*** Begin section ***

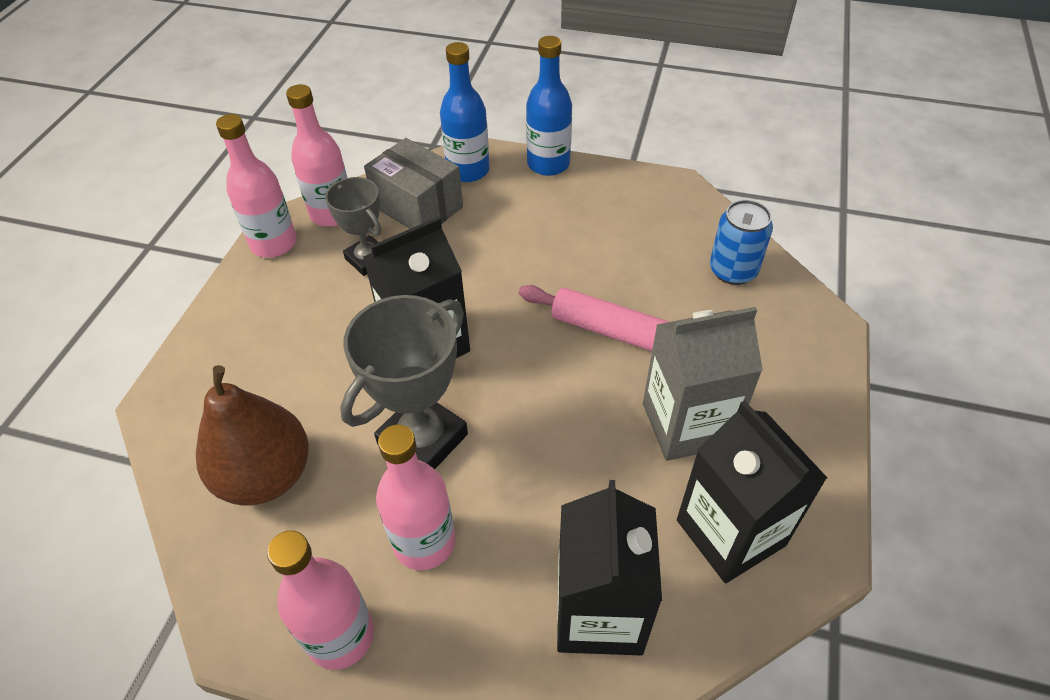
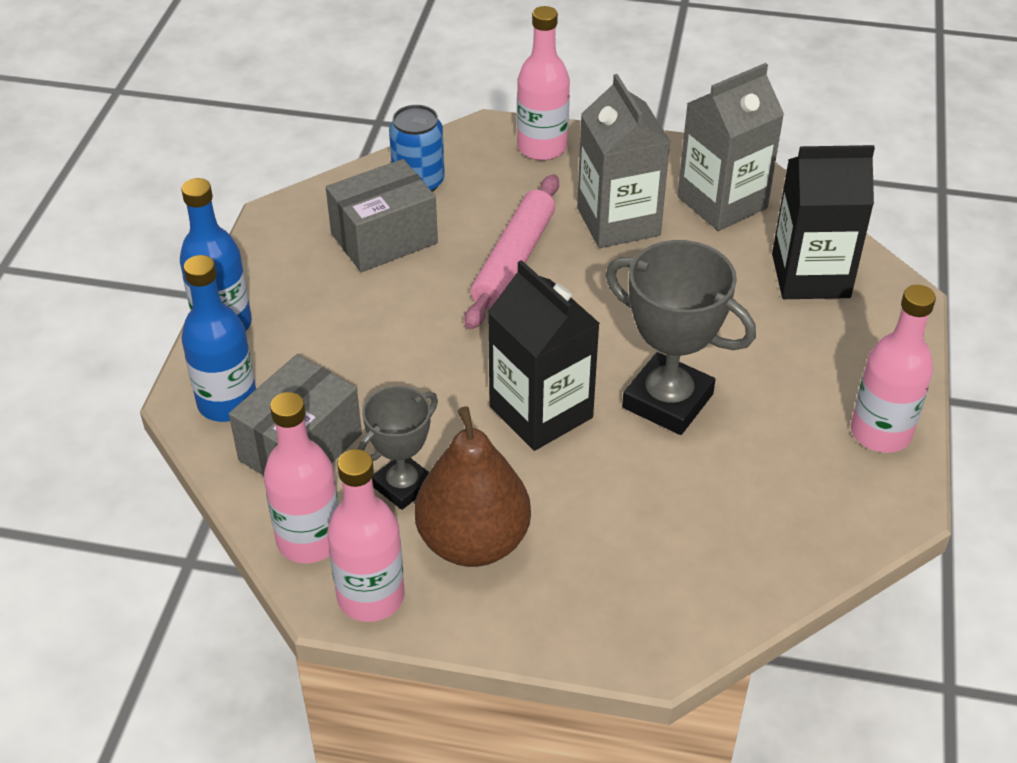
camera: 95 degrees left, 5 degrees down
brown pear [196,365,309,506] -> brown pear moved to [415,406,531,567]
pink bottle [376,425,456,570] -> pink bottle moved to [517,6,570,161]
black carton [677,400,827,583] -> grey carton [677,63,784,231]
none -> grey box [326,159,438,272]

*** End section ***

ABOUT THIS EXERCISE »
Output each record above exactly; omit the images.

SOLUTION FOR THIS TASK »
camera: 95 degrees left, 5 degrees down
brown pear [196,365,309,506] -> brown pear moved to [415,406,531,567]
pink bottle [376,425,456,570] -> pink bottle moved to [517,6,570,161]
black carton [677,400,827,583] -> grey carton [677,63,784,231]
none -> grey box [326,159,438,272]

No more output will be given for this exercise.